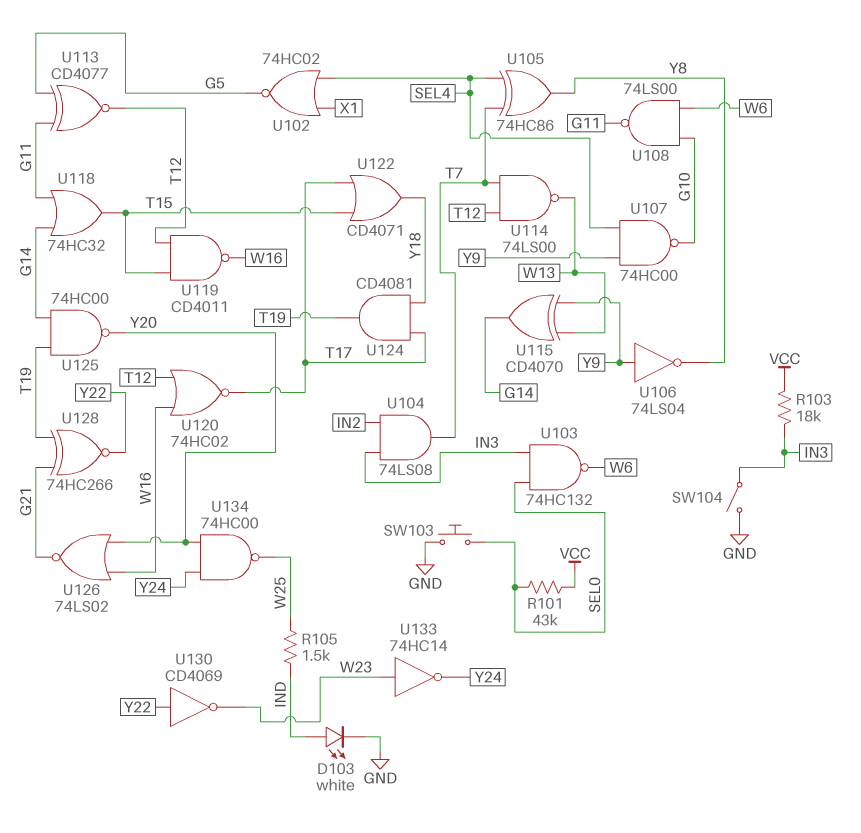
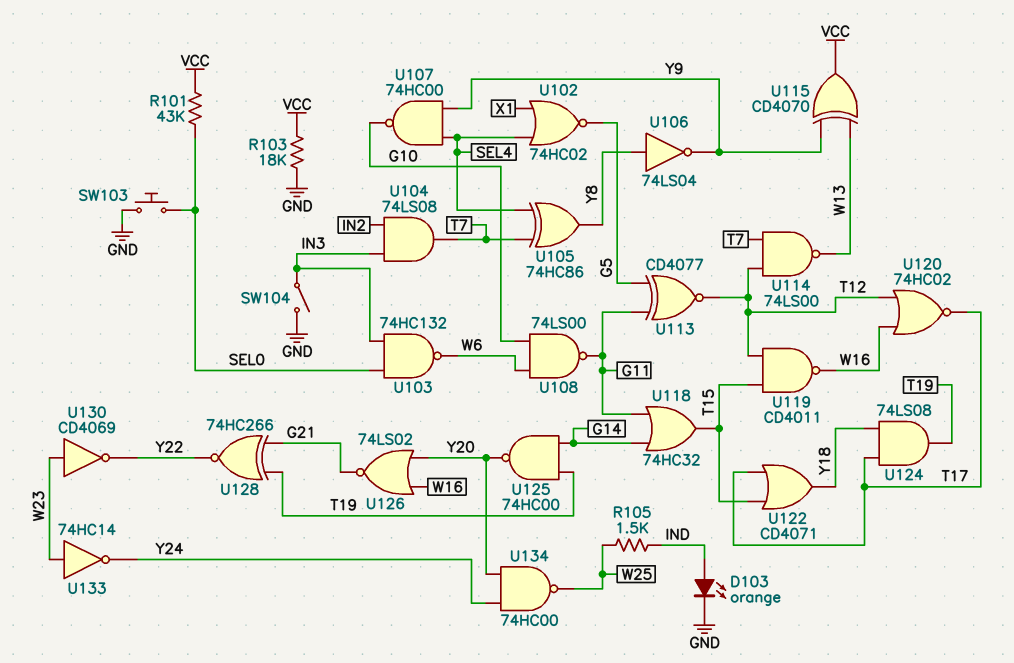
D103: LED white (A IND, K GND) -> LED orange (A IND, K GND)
R103: 18k (IN3, VCC) -> 18k (GND, VCC)
U106: NOT 74LS04 (in Y9, out Y8) -> NOT 74LS04 (in Y8, out Y9)
U115: XOR CD4070 (in W13, in Y9, out G14) -> XOR CD4070 (in W13, in Y9, out VCC)
U124: AND CD4081 (in T17, in Y18, out T19) -> AND 74LS08 (in T17, in Y18, out T19)
U130: NOT CD4069 (in Y22, out W23) -> NOT CD4069 (in W23, out Y22)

WHAT YOU SHOULD DO: From the line that contains "U124: AND CD4081" down to the final line of the entries, print every line exactly as it is, and only those lines.

EXERCISE RESPONSE:
U124: AND CD4081 (in T17, in Y18, out T19) -> AND 74LS08 (in T17, in Y18, out T19)
U130: NOT CD4069 (in Y22, out W23) -> NOT CD4069 (in W23, out Y22)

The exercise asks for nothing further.